■ **WHAT THE TASK REQUIRES**: Print exactly the lines below between the line holding "(423, 224) = (114, 212): orange" and the line holding "(762, 486) = (592, 211): grey cube -> none", inclusive, and nothing more.

■ **DATASET**:
=== Section Start ===
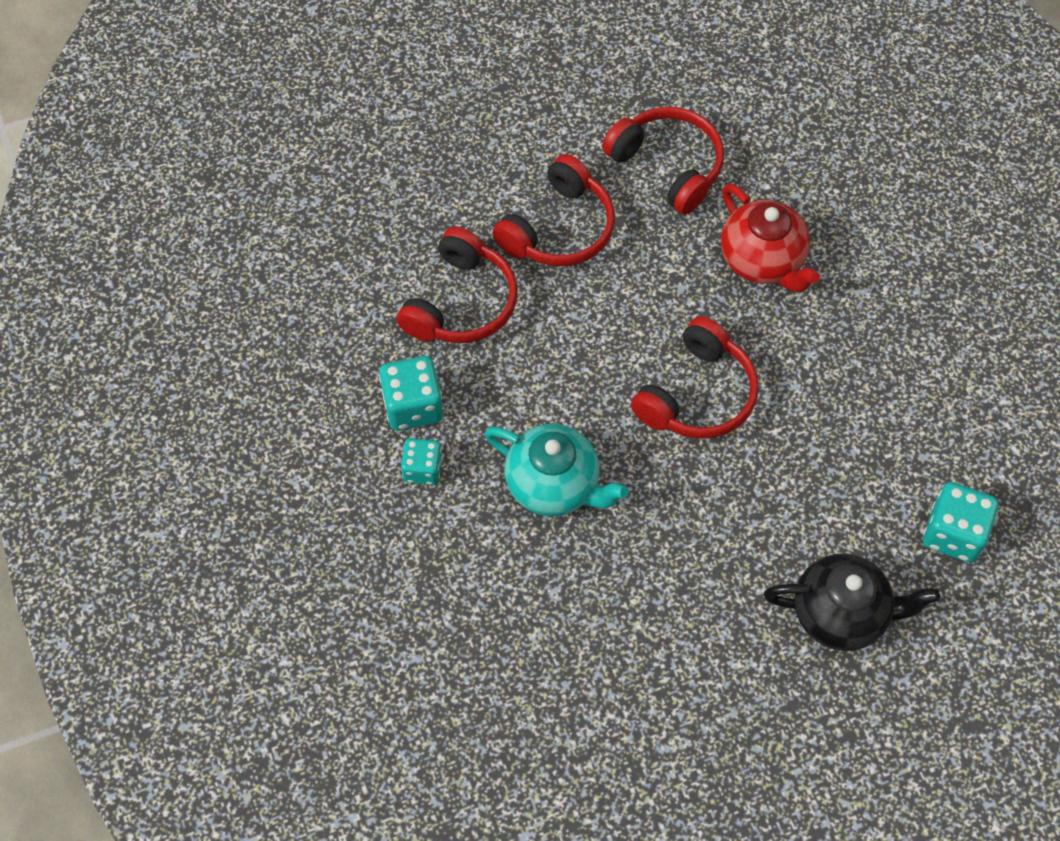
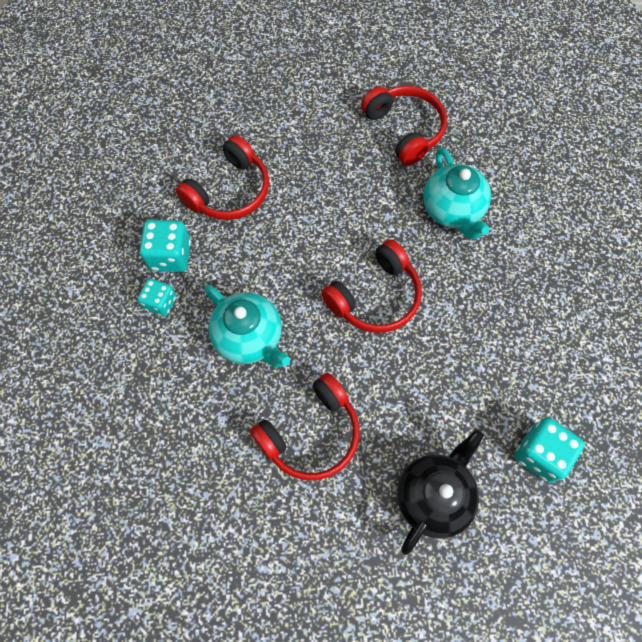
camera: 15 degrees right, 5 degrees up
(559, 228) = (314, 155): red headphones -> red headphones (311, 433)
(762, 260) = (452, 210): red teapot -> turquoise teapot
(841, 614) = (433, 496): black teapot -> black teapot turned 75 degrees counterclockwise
=== Section End ===
=== Section Start ===
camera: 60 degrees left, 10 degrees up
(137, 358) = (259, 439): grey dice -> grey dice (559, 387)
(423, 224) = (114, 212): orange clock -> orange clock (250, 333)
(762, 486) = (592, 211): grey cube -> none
=== Section End ===
■ **WRITTEN ANSWER**:
(423, 224) = (114, 212): orange clock -> orange clock (250, 333)
(762, 486) = (592, 211): grey cube -> none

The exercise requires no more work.